* [Requirement]: Omitting the pictures, print every line below exactly as it stands.

* [Input data]:
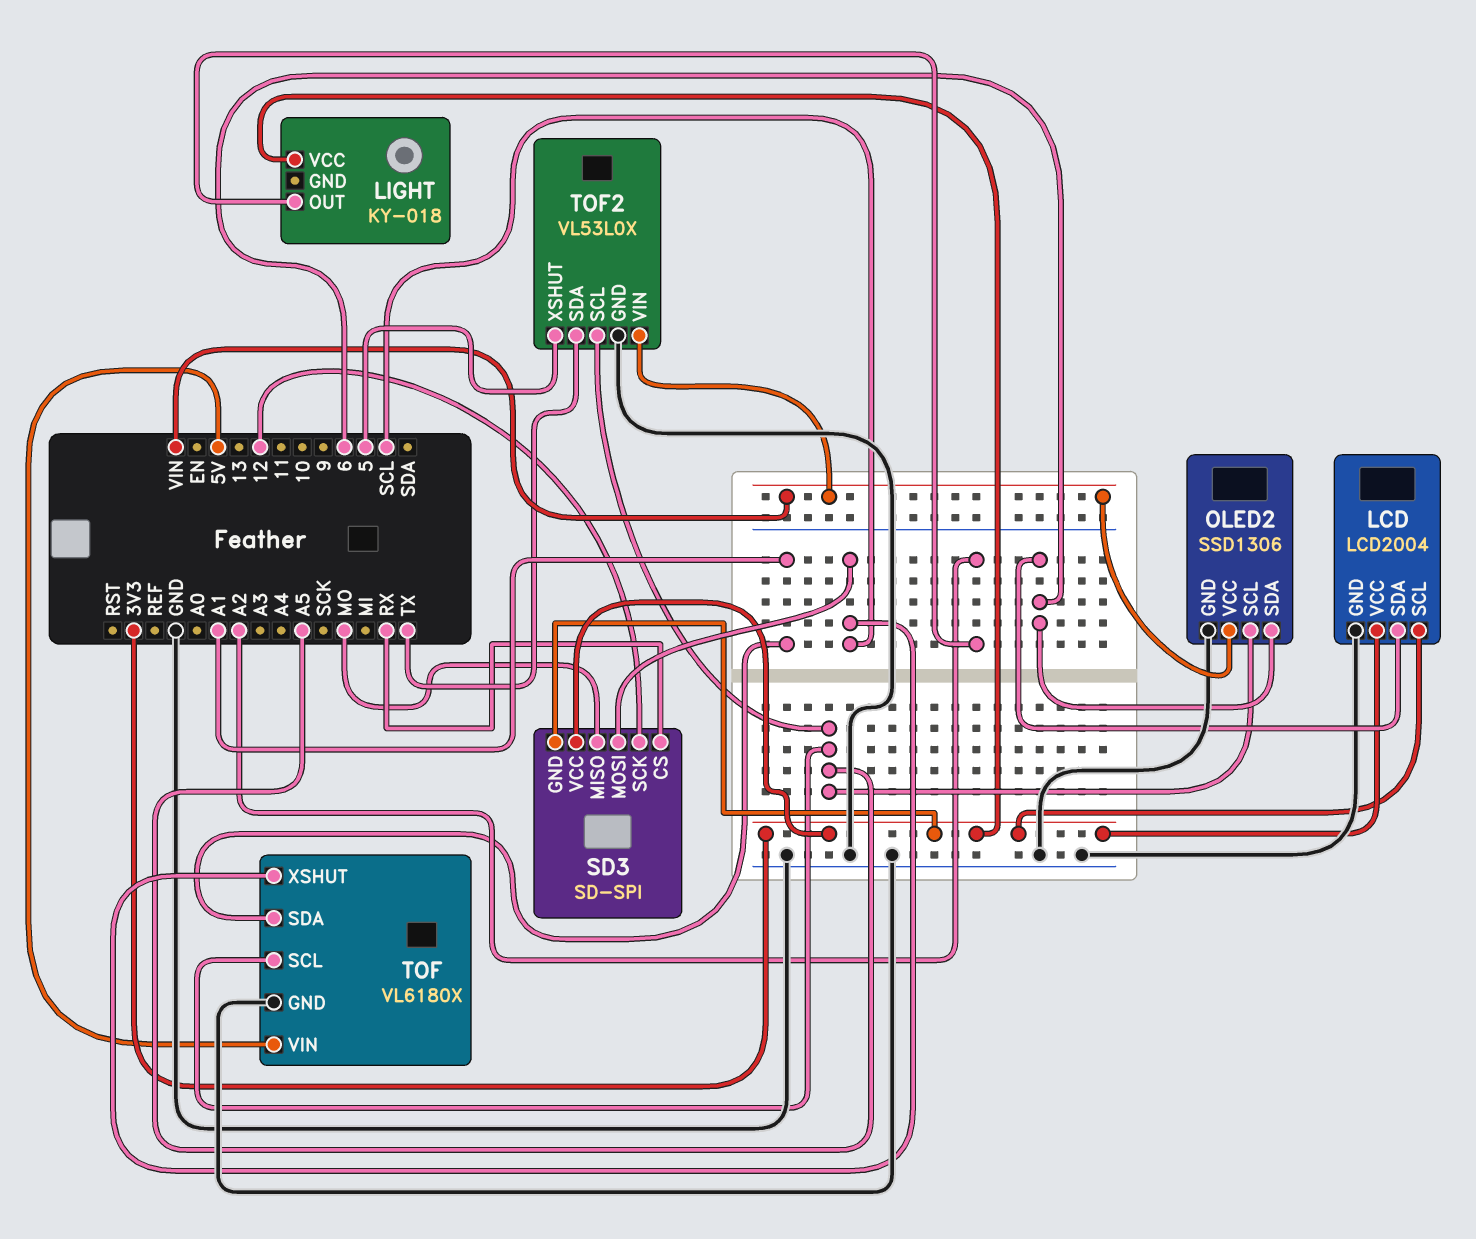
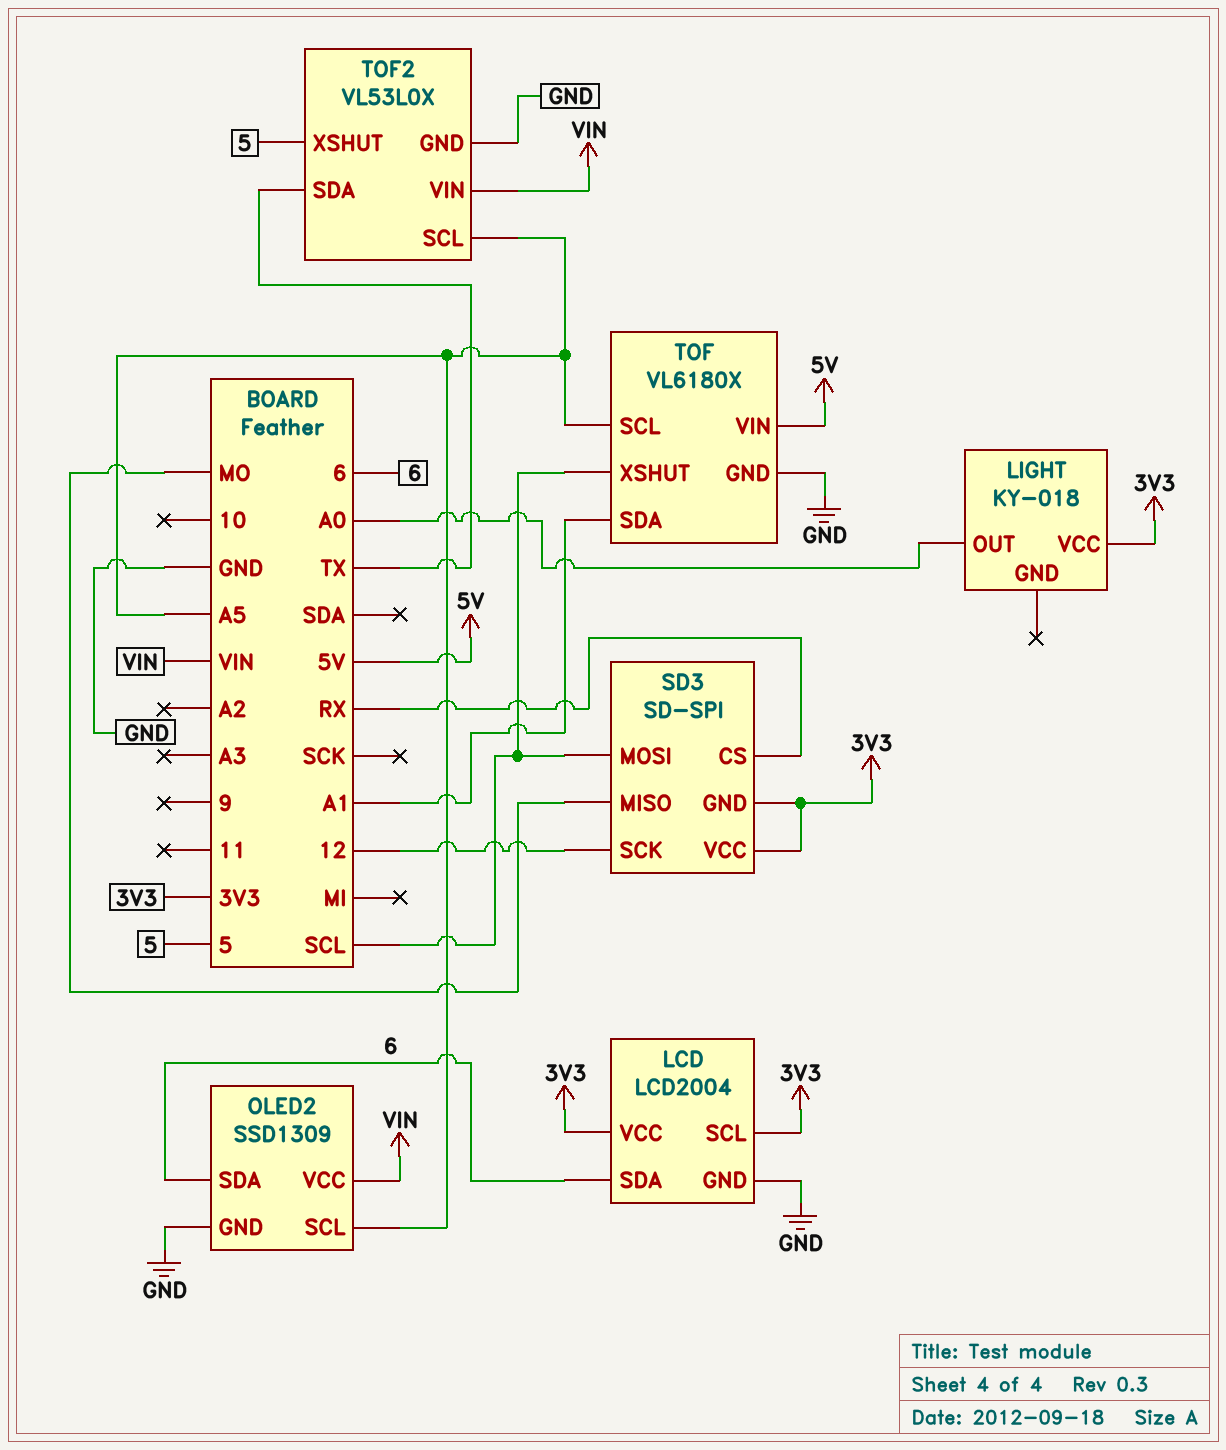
LIGHT pin OUT: A2 -> A0
OLED2: SSD1306 -> SSD1309

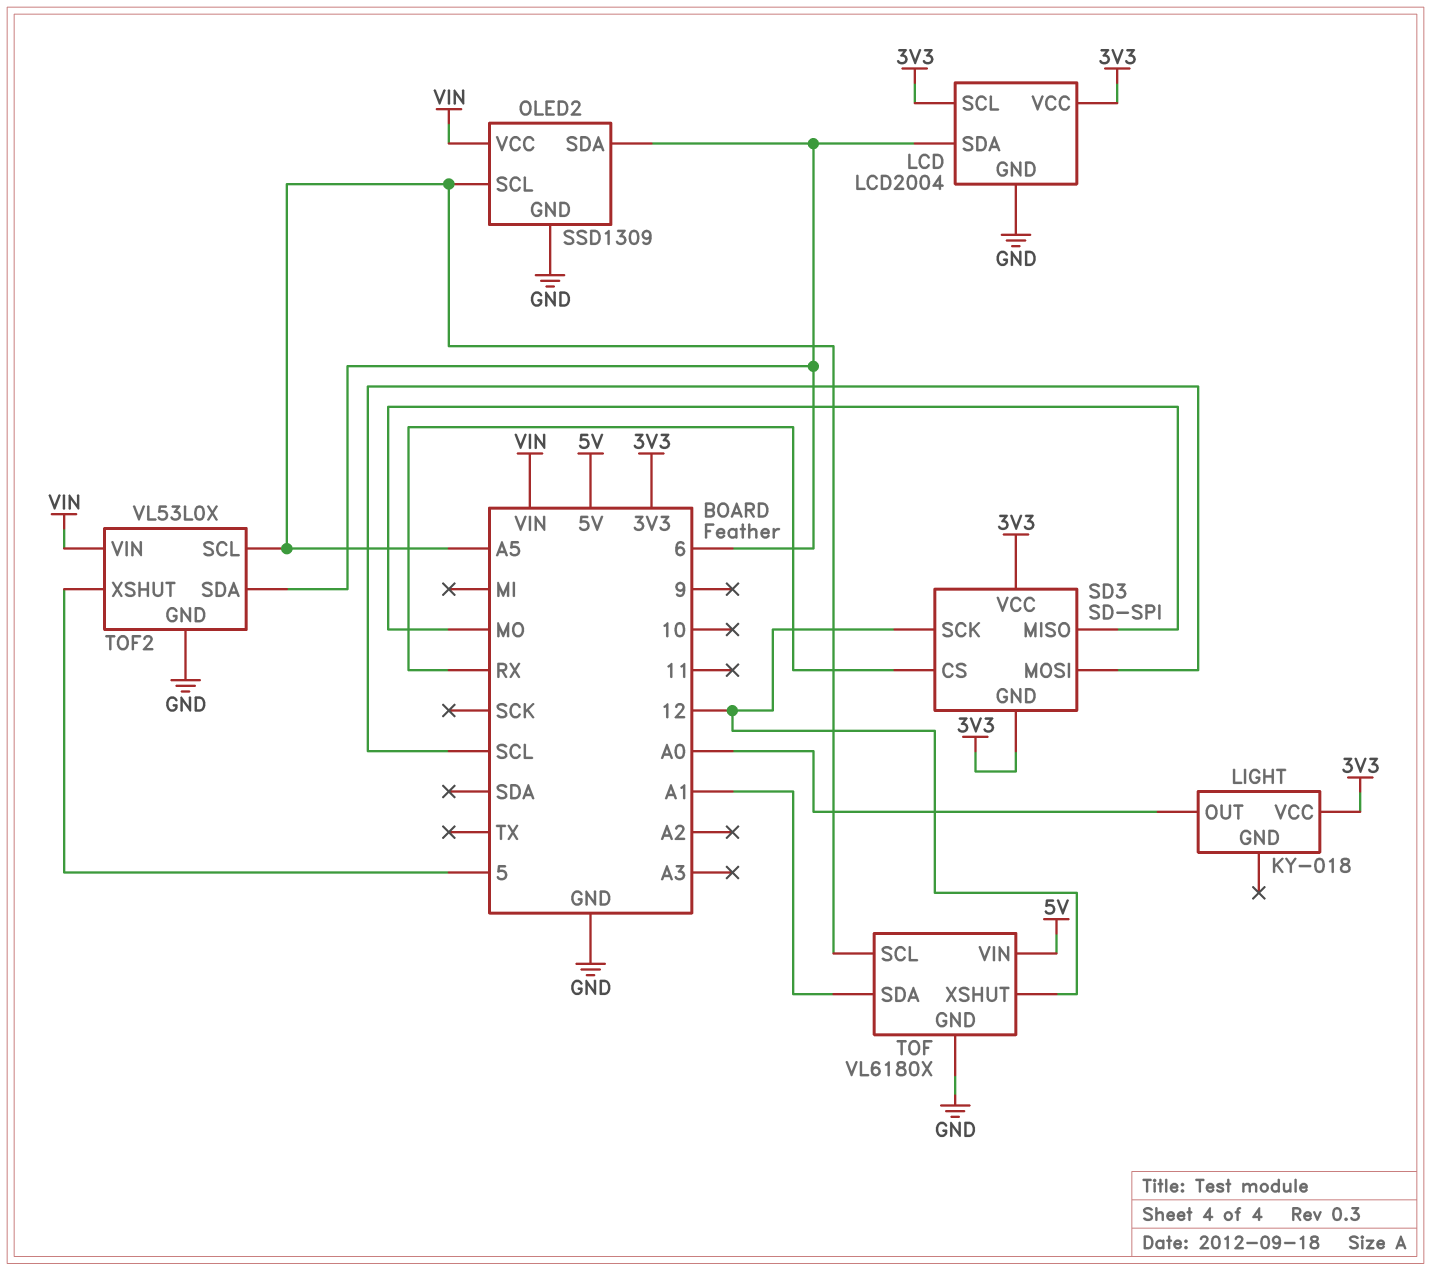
TOF pin XSHUT: SCL -> 12
TOF2 pin SDA: TX -> 6

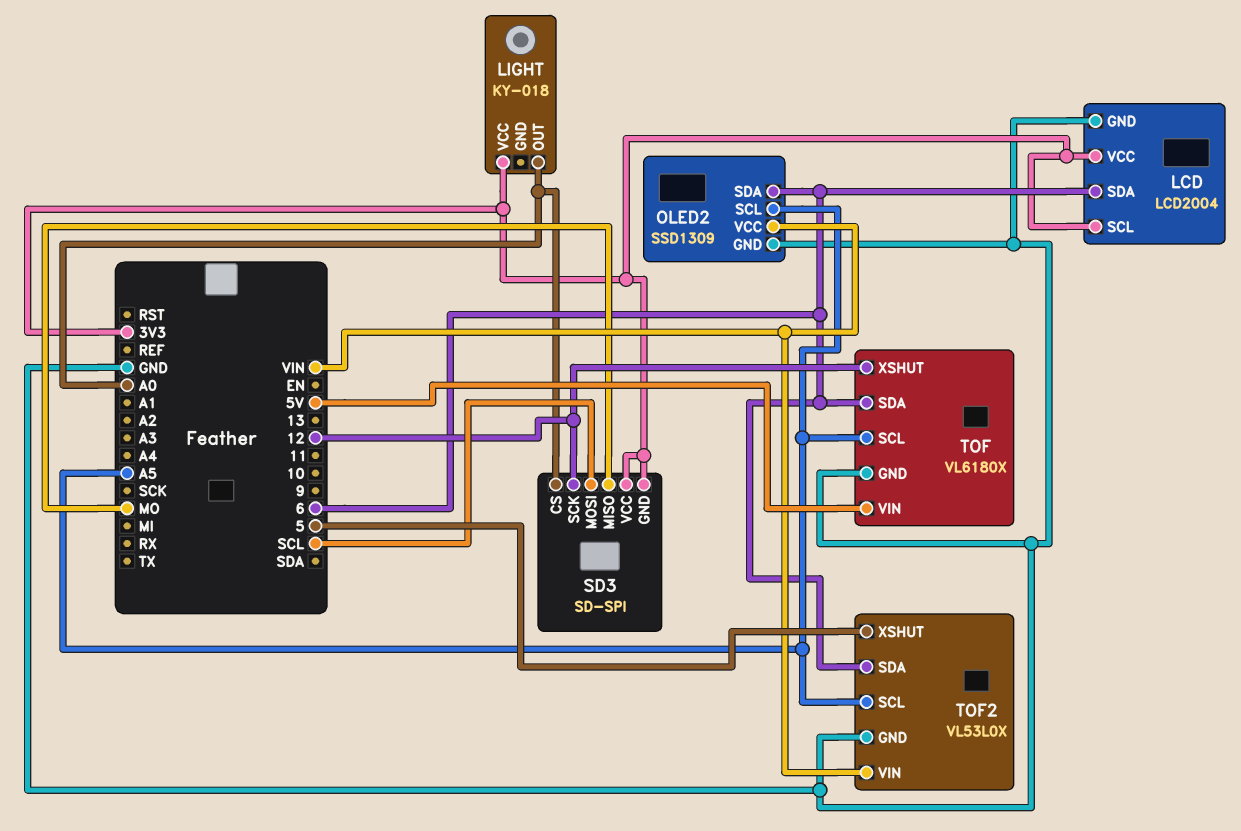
SD3 pin CS: RX -> A0
TOF pin SDA: A1 -> 6

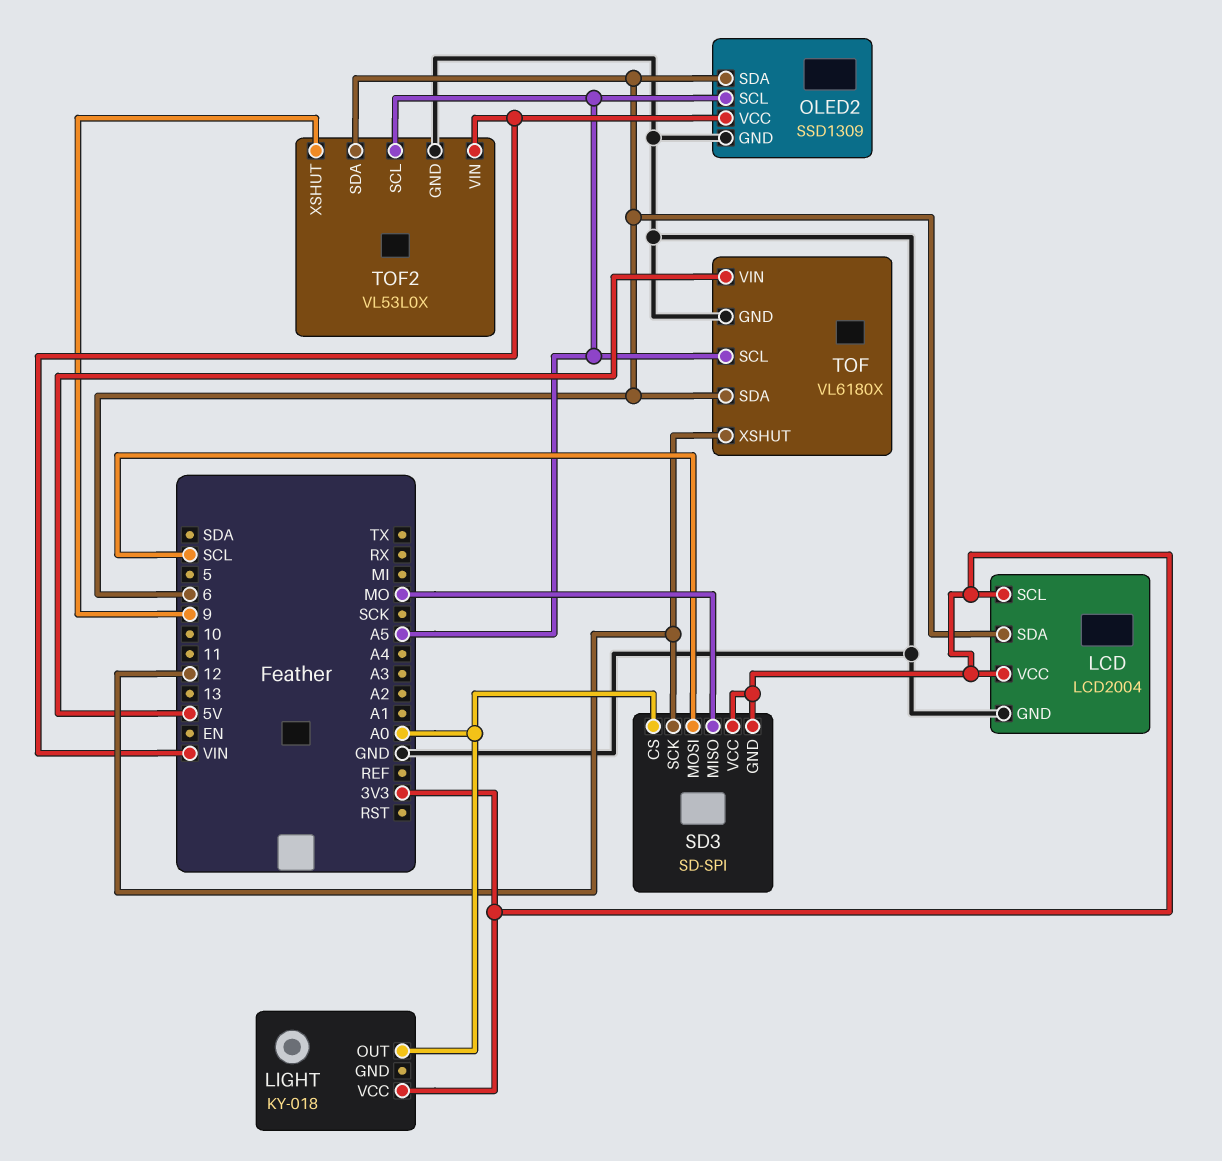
TOF2 pin XSHUT: 5 -> 9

* [Response]:
LIGHT pin OUT: A2 -> A0
OLED2: SSD1306 -> SSD1309

TOF pin XSHUT: SCL -> 12
TOF2 pin SDA: TX -> 6

SD3 pin CS: RX -> A0
TOF pin SDA: A1 -> 6

TOF2 pin XSHUT: 5 -> 9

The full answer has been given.